### [DIRECTIONS FOR THIS TASK]
Find the string "plus" in the data, and copy out each line that has it.
GIVEN RECORDS START
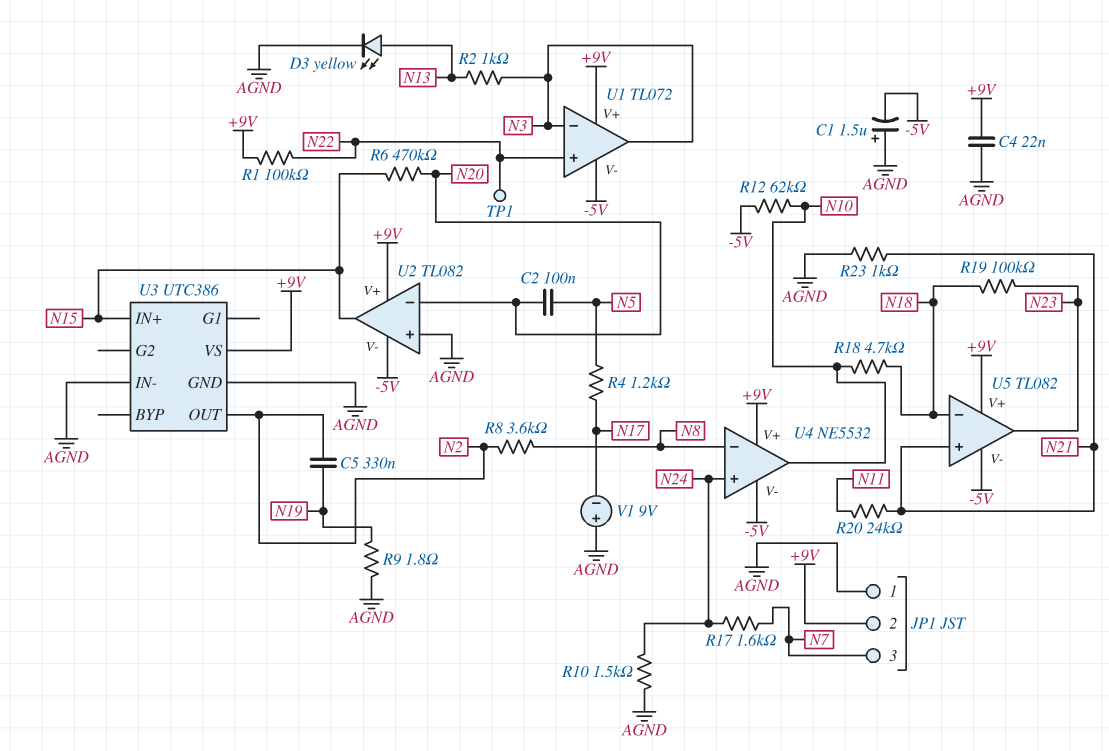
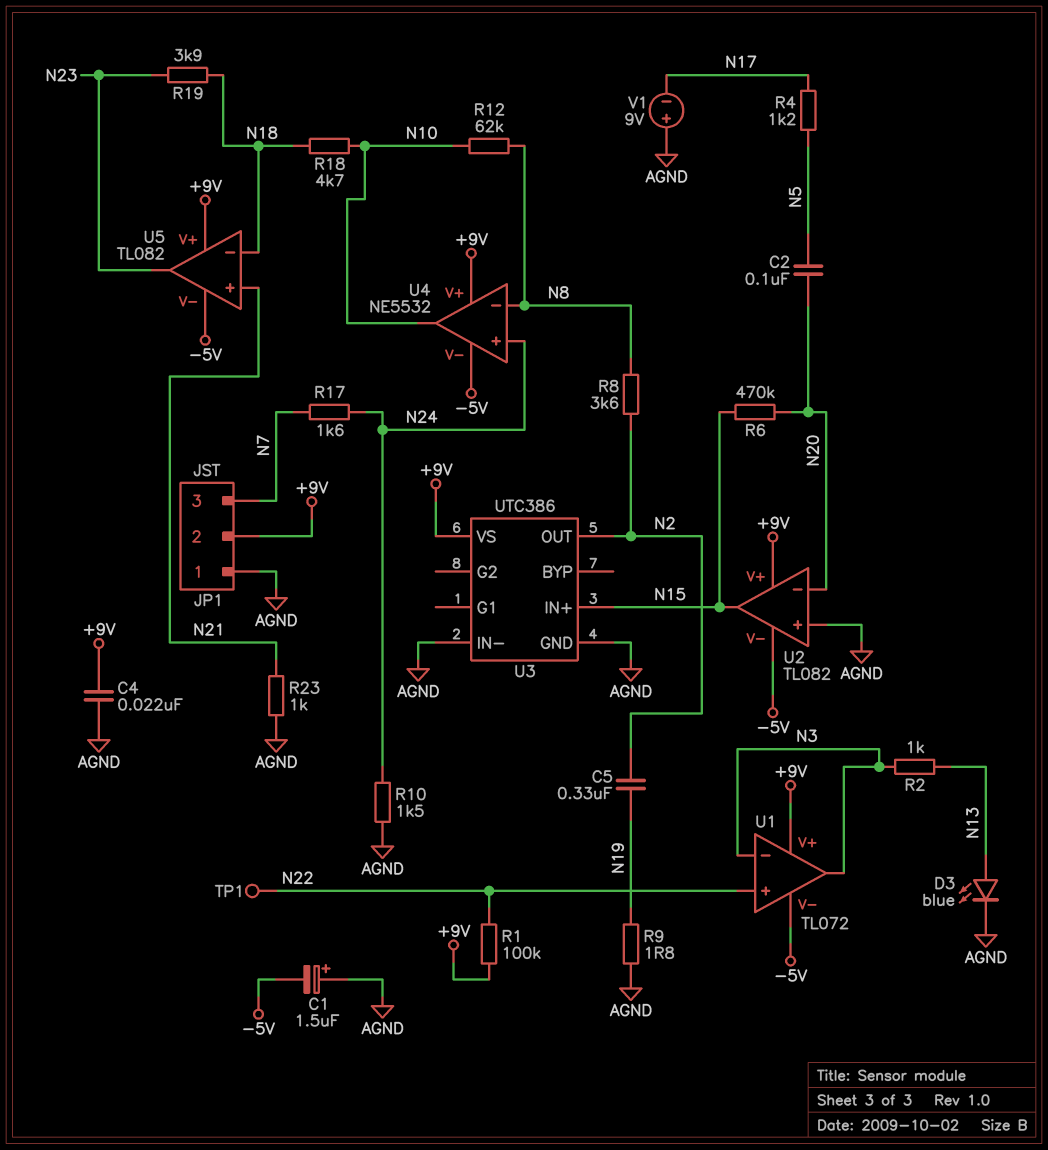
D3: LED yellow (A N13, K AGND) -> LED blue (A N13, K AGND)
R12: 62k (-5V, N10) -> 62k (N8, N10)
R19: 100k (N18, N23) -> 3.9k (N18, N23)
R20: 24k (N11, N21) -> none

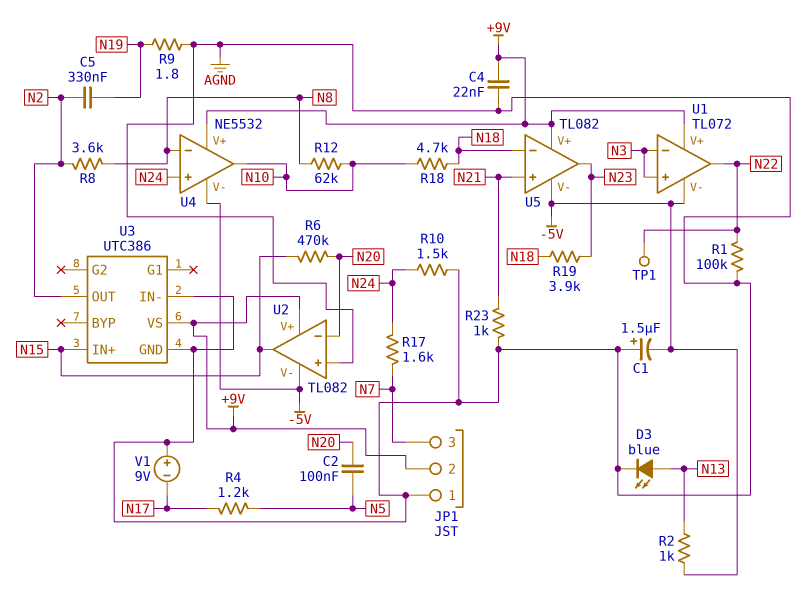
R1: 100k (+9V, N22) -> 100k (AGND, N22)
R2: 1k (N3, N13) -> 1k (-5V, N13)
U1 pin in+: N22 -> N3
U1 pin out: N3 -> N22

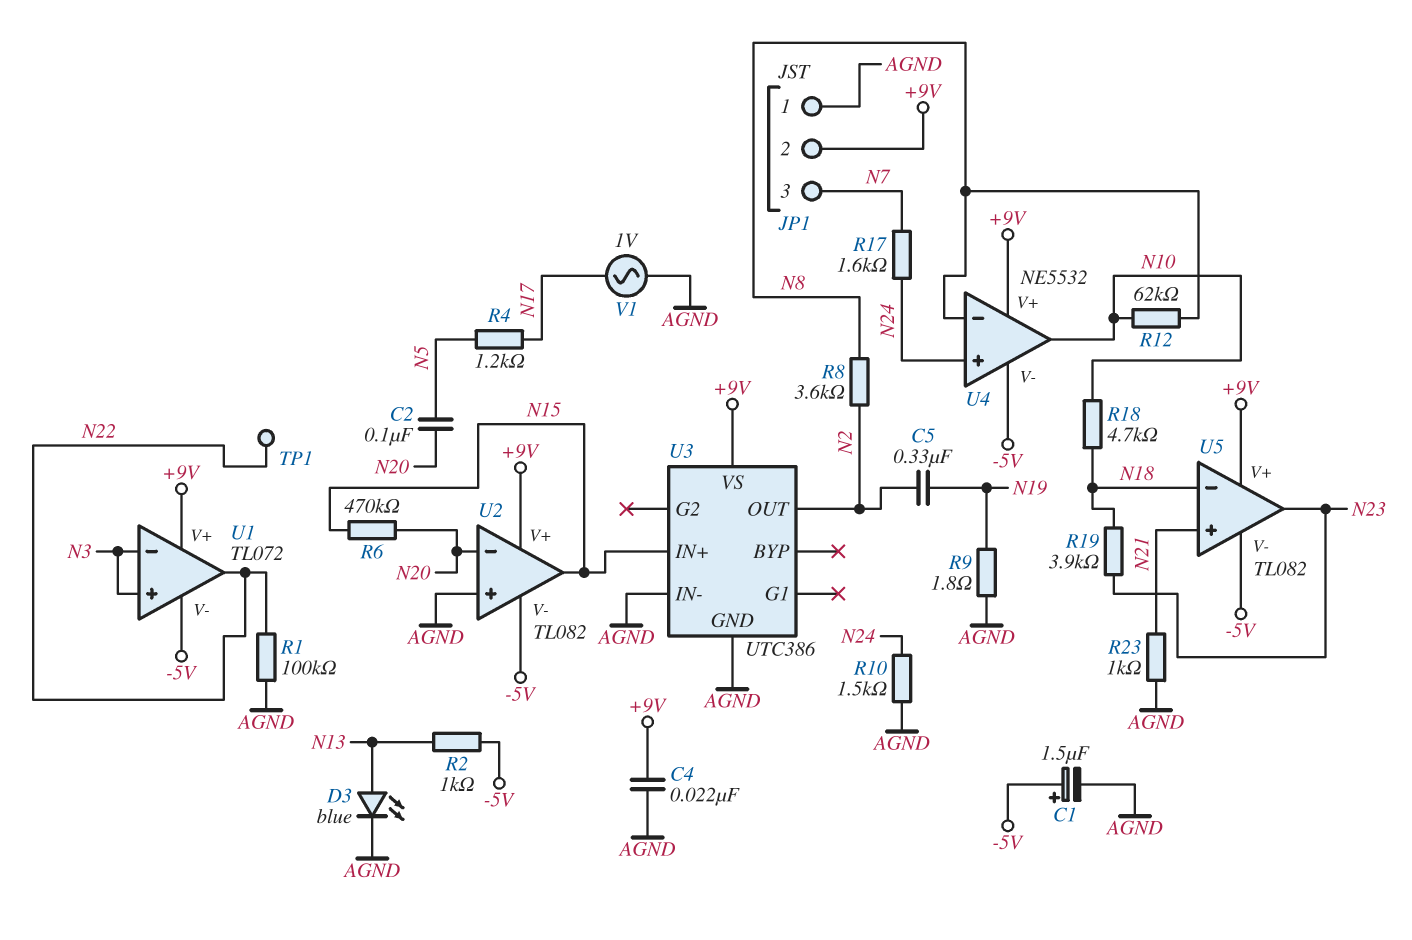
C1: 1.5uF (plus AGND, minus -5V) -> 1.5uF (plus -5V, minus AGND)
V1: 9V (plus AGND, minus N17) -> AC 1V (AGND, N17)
GIVEN RECORDS END
### [REPLY TO THE EXERCISE]
C1: 1.5uF (plus AGND, minus -5V) -> 1.5uF (plus -5V, minus AGND)
V1: 9V (plus AGND, minus N17) -> AC 1V (AGND, N17)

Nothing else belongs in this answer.